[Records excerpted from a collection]
=======

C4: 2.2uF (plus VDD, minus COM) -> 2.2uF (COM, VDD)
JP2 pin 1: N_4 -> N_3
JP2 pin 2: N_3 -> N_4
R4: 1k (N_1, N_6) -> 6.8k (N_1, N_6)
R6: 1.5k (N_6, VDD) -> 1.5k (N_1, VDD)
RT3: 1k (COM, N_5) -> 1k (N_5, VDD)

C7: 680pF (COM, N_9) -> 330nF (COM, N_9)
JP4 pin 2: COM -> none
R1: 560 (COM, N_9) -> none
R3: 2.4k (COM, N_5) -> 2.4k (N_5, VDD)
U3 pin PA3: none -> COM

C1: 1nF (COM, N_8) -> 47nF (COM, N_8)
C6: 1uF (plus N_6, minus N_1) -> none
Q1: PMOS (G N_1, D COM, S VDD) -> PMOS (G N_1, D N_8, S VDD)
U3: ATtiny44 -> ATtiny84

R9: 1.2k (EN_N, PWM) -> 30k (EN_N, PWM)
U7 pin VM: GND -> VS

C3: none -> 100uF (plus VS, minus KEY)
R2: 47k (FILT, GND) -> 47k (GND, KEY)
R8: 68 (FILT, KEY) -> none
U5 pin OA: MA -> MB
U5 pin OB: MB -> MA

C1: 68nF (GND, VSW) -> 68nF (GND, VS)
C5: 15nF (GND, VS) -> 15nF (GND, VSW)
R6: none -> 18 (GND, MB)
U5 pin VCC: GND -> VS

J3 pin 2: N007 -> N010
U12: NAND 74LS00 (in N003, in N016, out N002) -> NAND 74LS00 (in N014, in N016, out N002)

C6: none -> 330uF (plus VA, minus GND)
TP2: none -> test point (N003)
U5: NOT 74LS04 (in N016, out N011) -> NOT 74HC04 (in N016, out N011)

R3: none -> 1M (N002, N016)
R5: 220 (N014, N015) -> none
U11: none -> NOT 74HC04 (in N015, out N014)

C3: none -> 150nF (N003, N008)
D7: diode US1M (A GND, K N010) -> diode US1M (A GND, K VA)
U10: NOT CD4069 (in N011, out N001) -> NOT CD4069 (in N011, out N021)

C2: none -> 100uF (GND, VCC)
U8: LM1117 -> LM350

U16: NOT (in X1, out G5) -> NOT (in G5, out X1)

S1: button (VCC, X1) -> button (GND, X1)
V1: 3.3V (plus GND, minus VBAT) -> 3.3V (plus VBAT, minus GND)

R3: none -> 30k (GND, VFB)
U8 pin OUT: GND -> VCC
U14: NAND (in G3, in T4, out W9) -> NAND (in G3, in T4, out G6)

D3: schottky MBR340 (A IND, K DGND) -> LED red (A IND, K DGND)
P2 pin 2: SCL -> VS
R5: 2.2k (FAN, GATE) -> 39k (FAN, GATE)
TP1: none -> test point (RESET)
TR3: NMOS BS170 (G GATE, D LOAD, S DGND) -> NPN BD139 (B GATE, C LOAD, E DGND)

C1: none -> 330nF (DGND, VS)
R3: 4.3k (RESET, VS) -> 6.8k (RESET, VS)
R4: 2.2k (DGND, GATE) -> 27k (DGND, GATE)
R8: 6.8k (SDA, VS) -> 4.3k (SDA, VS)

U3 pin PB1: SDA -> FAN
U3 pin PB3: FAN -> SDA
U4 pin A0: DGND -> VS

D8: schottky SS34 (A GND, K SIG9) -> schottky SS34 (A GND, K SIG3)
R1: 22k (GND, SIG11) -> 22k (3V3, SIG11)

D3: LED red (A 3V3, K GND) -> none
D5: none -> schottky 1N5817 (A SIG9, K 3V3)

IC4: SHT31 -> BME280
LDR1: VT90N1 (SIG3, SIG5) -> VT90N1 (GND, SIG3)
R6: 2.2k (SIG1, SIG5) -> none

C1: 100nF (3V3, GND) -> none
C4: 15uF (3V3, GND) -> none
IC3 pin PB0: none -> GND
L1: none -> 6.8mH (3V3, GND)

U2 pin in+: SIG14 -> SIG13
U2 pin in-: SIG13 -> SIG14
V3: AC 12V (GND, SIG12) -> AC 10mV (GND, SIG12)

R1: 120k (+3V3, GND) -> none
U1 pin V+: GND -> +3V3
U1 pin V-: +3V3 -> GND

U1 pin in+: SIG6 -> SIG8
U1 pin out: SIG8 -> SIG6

=======

An exact copy of every line from the one containing "U3 pin PB1: SDA -> FAN" through the last line of the entries is required; please add nothing.

- **Answer to this exercise**:
U3 pin PB1: SDA -> FAN
U3 pin PB3: FAN -> SDA
U4 pin A0: DGND -> VS

D8: schottky SS34 (A GND, K SIG9) -> schottky SS34 (A GND, K SIG3)
R1: 22k (GND, SIG11) -> 22k (3V3, SIG11)

D3: LED red (A 3V3, K GND) -> none
D5: none -> schottky 1N5817 (A SIG9, K 3V3)

IC4: SHT31 -> BME280
LDR1: VT90N1 (SIG3, SIG5) -> VT90N1 (GND, SIG3)
R6: 2.2k (SIG1, SIG5) -> none

C1: 100nF (3V3, GND) -> none
C4: 15uF (3V3, GND) -> none
IC3 pin PB0: none -> GND
L1: none -> 6.8mH (3V3, GND)

U2 pin in+: SIG14 -> SIG13
U2 pin in-: SIG13 -> SIG14
V3: AC 12V (GND, SIG12) -> AC 10mV (GND, SIG12)

R1: 120k (+3V3, GND) -> none
U1 pin V+: GND -> +3V3
U1 pin V-: +3V3 -> GND

U1 pin in+: SIG6 -> SIG8
U1 pin out: SIG8 -> SIG6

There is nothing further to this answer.